Input records =>
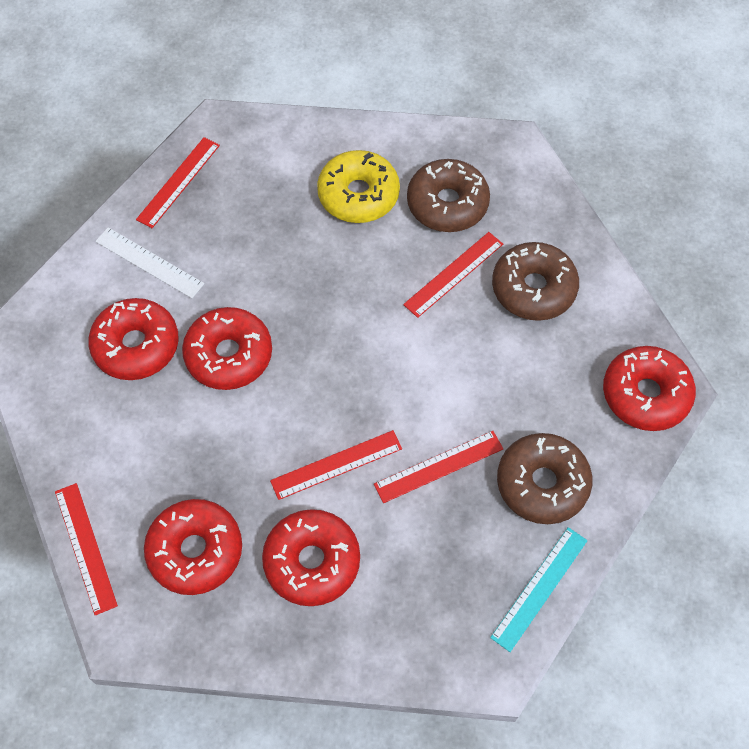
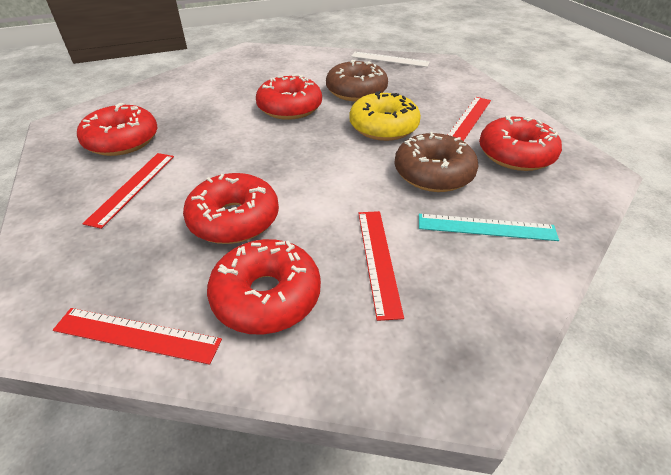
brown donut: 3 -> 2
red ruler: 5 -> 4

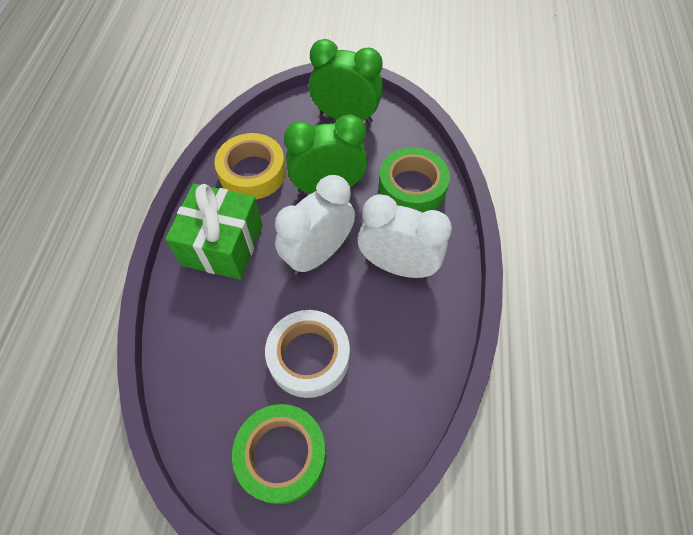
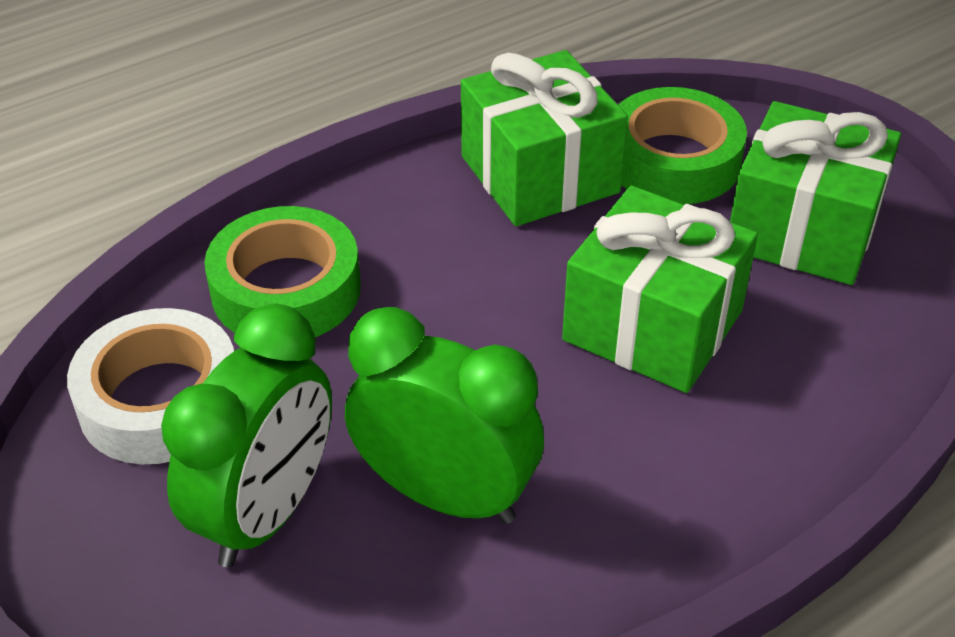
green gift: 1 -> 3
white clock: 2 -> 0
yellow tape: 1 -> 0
* * *
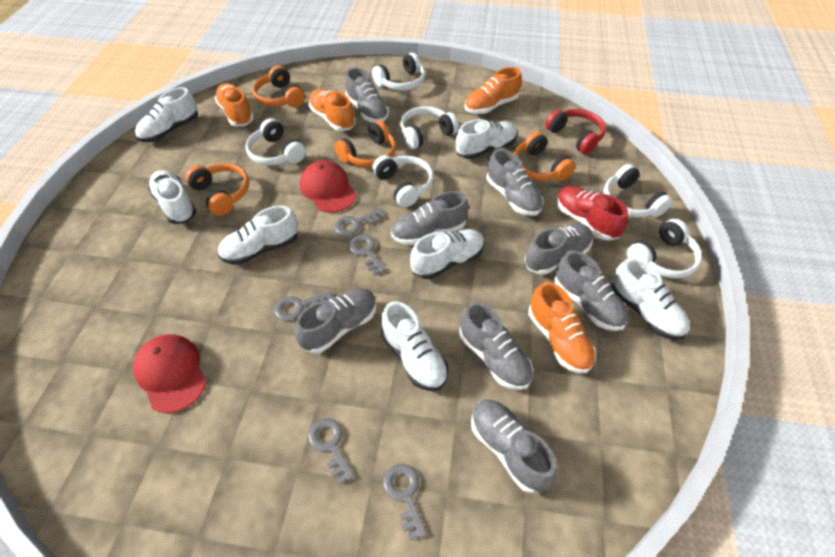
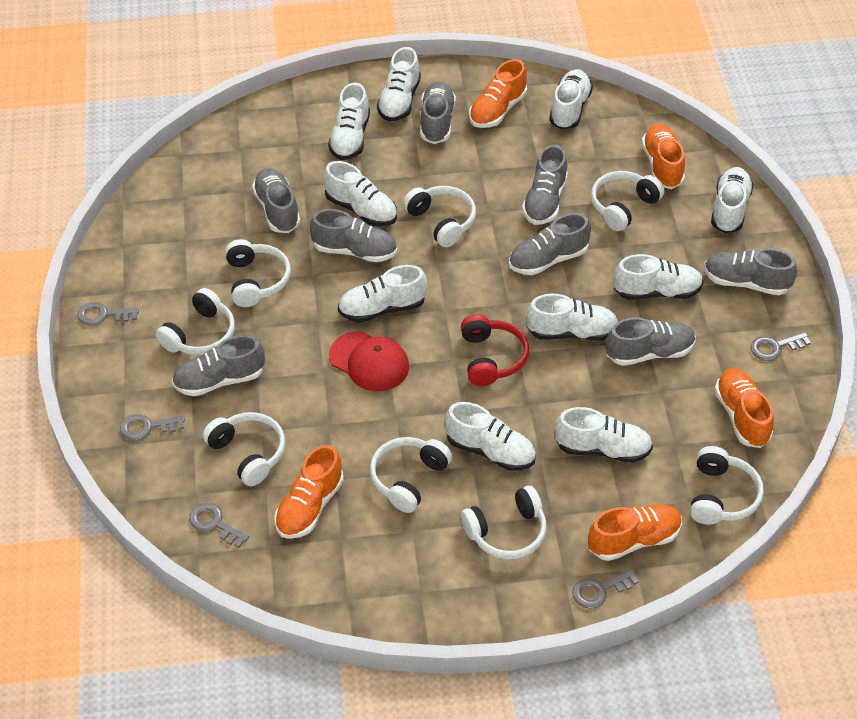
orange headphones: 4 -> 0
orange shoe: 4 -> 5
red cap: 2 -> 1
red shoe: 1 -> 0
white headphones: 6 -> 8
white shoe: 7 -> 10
---
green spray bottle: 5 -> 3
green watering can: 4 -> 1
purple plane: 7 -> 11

Problem requirements => Print everything from the line with "brown donut: 3 -> 2" down to the line with "yellow tape: 1 -> 0" in the entries above, both lines included and nothing more, without the pictures.

Exercise answer =>
brown donut: 3 -> 2
red ruler: 5 -> 4

green gift: 1 -> 3
white clock: 2 -> 0
yellow tape: 1 -> 0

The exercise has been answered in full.